### EXERCISE BRIEF
Show each line from the rows below that contains the word "with".

### DATASET
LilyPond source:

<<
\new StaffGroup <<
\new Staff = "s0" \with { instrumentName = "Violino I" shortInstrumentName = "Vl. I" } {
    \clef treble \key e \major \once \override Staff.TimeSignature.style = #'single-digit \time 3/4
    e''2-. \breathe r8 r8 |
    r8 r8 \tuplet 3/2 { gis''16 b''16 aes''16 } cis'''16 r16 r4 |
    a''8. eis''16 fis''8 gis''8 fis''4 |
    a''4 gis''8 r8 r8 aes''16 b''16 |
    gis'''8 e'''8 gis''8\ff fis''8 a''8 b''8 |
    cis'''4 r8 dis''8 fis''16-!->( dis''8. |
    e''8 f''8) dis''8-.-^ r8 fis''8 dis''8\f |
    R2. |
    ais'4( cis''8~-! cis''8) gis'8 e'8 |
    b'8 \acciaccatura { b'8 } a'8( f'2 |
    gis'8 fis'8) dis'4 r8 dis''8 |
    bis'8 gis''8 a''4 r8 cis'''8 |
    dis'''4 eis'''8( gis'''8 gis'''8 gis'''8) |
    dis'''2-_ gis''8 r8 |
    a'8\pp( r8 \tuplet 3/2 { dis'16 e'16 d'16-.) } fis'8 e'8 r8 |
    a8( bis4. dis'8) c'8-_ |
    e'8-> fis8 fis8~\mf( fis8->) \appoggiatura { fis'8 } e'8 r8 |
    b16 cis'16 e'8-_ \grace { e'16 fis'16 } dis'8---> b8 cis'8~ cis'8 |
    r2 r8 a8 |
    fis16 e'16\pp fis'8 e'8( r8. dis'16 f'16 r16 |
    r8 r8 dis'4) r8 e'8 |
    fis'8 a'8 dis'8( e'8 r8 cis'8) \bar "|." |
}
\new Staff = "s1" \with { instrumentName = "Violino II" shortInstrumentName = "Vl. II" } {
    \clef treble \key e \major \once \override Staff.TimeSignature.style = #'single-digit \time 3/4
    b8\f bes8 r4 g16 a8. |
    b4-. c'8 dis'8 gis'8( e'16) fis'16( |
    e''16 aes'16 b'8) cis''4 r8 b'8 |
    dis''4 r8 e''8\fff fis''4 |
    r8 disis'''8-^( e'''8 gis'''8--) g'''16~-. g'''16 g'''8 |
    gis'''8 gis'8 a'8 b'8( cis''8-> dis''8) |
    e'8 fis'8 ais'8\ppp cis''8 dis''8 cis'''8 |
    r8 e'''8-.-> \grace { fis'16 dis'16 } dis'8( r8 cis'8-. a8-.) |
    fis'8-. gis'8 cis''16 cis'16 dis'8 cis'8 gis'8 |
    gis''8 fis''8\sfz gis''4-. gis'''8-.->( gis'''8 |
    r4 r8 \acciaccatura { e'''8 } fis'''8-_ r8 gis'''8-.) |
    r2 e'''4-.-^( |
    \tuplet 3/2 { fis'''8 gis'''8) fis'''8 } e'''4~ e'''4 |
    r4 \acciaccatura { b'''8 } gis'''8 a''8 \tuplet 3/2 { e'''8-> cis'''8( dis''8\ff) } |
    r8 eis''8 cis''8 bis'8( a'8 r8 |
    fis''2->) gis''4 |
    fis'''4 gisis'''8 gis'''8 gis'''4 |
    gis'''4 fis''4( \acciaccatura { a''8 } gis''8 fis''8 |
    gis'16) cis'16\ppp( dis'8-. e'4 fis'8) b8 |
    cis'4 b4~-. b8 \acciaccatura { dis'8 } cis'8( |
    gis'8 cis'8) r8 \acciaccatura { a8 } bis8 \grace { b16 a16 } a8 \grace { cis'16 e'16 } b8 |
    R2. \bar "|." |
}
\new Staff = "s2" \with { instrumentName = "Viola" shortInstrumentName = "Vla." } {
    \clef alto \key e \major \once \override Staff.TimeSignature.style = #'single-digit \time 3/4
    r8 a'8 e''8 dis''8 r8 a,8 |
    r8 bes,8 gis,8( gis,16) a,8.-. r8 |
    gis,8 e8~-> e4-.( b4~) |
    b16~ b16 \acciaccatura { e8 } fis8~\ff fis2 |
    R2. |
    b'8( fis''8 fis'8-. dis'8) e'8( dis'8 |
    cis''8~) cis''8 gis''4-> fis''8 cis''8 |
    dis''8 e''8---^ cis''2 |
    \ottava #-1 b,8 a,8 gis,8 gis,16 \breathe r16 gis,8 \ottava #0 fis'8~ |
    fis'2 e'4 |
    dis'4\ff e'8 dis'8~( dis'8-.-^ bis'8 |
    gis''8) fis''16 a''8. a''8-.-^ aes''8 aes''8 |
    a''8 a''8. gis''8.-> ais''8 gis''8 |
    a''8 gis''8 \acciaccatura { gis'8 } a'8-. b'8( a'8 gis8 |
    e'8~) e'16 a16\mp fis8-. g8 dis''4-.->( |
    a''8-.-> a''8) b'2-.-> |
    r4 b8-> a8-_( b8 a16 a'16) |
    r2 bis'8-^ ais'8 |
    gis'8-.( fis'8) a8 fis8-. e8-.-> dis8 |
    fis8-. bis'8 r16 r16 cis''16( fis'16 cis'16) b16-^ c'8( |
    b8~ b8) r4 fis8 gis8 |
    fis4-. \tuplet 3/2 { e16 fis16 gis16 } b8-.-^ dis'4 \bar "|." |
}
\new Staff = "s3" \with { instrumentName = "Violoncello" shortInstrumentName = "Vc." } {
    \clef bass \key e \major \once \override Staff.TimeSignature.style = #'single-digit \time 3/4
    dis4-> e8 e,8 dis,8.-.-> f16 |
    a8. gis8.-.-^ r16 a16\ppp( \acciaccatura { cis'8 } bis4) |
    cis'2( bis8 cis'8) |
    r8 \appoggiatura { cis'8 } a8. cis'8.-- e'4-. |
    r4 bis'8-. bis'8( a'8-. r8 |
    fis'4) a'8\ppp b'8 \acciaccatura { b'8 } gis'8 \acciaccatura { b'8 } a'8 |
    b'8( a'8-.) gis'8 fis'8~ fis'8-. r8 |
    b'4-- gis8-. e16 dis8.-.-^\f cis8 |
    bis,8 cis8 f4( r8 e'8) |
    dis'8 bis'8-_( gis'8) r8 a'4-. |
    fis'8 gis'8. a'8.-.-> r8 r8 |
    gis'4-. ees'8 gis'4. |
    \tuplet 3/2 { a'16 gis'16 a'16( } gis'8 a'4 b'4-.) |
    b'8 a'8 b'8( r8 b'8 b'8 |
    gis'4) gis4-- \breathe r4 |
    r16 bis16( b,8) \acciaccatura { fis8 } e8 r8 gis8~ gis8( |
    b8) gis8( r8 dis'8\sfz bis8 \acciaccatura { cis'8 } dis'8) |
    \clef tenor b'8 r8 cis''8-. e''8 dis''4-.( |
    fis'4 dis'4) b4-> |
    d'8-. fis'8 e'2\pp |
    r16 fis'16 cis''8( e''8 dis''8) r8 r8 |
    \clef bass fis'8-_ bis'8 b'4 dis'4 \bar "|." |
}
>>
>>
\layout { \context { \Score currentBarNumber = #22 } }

### CORRECT ANSWER
\new Staff = "s0" \with { instrumentName = "Violino I" shortInstrumentName = "Vl. I" } {
\new Staff = "s1" \with { instrumentName = "Violino II" shortInstrumentName = "Vl. II" } {
\new Staff = "s2" \with { instrumentName = "Viola" shortInstrumentName = "Vla." } {
\new Staff = "s3" \with { instrumentName = "Violoncello" shortInstrumentName = "Vc." } {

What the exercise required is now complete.